Object transformation records
==*==

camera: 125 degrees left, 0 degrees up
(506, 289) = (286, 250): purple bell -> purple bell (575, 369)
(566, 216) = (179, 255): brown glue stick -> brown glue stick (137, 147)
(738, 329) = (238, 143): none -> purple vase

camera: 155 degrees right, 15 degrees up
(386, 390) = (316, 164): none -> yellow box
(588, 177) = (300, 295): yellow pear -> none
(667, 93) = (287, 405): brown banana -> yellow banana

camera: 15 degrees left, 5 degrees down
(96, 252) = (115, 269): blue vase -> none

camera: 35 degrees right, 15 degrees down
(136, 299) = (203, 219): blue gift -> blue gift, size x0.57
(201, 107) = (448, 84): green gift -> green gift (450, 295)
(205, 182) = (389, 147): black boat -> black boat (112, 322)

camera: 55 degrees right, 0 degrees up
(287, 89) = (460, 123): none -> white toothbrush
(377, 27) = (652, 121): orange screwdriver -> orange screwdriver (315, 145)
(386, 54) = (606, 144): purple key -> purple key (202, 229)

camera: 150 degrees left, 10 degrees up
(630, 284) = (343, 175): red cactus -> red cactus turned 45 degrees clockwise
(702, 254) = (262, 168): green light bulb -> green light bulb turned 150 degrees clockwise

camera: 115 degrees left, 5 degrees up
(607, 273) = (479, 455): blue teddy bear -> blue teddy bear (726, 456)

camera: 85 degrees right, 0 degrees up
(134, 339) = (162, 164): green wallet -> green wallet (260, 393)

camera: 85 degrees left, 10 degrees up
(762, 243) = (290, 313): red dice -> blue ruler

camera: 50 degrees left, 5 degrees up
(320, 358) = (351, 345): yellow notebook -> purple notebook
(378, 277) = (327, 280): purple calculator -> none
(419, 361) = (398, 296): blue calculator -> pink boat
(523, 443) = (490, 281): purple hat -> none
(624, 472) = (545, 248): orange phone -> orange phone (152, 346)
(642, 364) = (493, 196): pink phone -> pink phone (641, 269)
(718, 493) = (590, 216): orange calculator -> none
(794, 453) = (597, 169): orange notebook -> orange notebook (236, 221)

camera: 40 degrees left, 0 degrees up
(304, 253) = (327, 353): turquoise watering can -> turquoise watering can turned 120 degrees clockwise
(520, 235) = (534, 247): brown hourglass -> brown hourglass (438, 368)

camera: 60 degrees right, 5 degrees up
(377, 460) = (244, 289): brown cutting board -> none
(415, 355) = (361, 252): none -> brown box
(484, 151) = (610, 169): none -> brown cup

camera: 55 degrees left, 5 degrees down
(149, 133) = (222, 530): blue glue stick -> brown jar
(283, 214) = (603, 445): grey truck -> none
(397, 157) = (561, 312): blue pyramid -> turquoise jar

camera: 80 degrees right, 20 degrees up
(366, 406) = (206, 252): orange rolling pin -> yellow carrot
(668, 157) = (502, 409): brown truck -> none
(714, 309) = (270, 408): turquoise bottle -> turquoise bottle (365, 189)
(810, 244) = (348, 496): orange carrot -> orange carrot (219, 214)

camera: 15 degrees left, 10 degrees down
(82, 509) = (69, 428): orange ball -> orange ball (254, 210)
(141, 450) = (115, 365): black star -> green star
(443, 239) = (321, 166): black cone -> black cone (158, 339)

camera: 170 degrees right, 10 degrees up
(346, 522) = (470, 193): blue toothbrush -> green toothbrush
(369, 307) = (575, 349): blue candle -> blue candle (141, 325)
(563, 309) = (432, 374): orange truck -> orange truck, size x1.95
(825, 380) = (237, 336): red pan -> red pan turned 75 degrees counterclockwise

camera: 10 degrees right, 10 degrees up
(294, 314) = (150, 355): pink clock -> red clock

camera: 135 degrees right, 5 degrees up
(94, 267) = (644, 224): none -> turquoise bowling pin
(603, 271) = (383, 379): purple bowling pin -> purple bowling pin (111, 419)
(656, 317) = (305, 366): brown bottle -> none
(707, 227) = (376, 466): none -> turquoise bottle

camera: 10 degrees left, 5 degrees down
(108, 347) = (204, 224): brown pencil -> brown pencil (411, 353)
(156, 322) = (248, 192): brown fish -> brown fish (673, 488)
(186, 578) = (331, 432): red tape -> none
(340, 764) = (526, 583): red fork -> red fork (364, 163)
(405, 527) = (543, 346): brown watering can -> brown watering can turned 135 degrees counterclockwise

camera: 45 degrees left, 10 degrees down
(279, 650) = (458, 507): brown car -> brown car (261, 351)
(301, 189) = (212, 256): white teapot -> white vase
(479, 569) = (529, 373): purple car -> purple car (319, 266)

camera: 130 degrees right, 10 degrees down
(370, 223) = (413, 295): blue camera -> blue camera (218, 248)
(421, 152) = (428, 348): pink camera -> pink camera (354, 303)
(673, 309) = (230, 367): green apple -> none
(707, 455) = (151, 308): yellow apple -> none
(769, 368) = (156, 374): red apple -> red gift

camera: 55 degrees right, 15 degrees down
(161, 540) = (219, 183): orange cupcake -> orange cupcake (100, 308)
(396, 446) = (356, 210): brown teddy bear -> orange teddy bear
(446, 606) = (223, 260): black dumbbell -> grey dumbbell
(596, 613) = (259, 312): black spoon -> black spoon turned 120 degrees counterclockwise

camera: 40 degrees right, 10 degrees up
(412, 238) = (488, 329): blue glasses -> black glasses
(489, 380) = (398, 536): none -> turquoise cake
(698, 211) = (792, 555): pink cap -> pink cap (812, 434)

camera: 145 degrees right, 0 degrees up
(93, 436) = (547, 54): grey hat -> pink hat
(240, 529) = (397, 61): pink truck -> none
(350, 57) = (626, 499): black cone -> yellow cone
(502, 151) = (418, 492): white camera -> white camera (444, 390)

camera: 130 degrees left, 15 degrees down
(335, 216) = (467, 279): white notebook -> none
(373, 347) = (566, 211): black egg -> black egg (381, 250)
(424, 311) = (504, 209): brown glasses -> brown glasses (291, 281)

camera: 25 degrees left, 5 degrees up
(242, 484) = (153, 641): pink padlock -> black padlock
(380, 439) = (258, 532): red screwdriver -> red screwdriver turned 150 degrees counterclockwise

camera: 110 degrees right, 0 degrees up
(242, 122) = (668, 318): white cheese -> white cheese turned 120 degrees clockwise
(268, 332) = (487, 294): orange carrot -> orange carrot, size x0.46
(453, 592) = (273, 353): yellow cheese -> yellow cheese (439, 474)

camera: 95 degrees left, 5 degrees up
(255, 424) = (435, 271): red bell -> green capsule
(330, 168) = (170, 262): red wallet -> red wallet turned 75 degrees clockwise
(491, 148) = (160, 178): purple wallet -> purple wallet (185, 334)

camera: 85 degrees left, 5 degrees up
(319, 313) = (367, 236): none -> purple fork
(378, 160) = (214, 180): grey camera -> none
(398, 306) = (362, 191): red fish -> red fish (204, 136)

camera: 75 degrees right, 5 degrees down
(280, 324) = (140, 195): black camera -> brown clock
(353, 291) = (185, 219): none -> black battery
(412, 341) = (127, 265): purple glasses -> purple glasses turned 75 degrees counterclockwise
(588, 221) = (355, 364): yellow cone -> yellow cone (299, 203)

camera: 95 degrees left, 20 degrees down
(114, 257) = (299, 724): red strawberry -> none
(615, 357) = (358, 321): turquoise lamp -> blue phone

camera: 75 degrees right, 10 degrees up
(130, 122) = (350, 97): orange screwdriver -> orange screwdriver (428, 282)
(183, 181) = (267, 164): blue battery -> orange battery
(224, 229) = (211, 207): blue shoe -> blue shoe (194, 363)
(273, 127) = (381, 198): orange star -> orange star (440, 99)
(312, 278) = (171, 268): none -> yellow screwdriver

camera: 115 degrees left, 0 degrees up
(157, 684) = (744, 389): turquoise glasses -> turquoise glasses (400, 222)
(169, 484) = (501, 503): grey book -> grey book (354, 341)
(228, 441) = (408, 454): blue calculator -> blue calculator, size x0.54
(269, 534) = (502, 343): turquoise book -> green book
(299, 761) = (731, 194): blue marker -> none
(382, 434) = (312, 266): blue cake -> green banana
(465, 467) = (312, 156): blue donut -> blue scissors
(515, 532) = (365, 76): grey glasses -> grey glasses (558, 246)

==*==

**Your instructions:** From the data above, reproduce word for word the lines running from the line with "(398, 306) = (362, 191): red" to the line with "(382, 434) = (312, 266): blue", ends included.

**Solution to this task:**
(398, 306) = (362, 191): red fish -> red fish (204, 136)

camera: 75 degrees right, 5 degrees down
(280, 324) = (140, 195): black camera -> brown clock
(353, 291) = (185, 219): none -> black battery
(412, 341) = (127, 265): purple glasses -> purple glasses turned 75 degrees counterclockwise
(588, 221) = (355, 364): yellow cone -> yellow cone (299, 203)

camera: 95 degrees left, 20 degrees down
(114, 257) = (299, 724): red strawberry -> none
(615, 357) = (358, 321): turquoise lamp -> blue phone

camera: 75 degrees right, 10 degrees up
(130, 122) = (350, 97): orange screwdriver -> orange screwdriver (428, 282)
(183, 181) = (267, 164): blue battery -> orange battery
(224, 229) = (211, 207): blue shoe -> blue shoe (194, 363)
(273, 127) = (381, 198): orange star -> orange star (440, 99)
(312, 278) = (171, 268): none -> yellow screwdriver

camera: 115 degrees left, 0 degrees up
(157, 684) = (744, 389): turquoise glasses -> turquoise glasses (400, 222)
(169, 484) = (501, 503): grey book -> grey book (354, 341)
(228, 441) = (408, 454): blue calculator -> blue calculator, size x0.54
(269, 534) = (502, 343): turquoise book -> green book
(299, 761) = (731, 194): blue marker -> none
(382, 434) = (312, 266): blue cake -> green banana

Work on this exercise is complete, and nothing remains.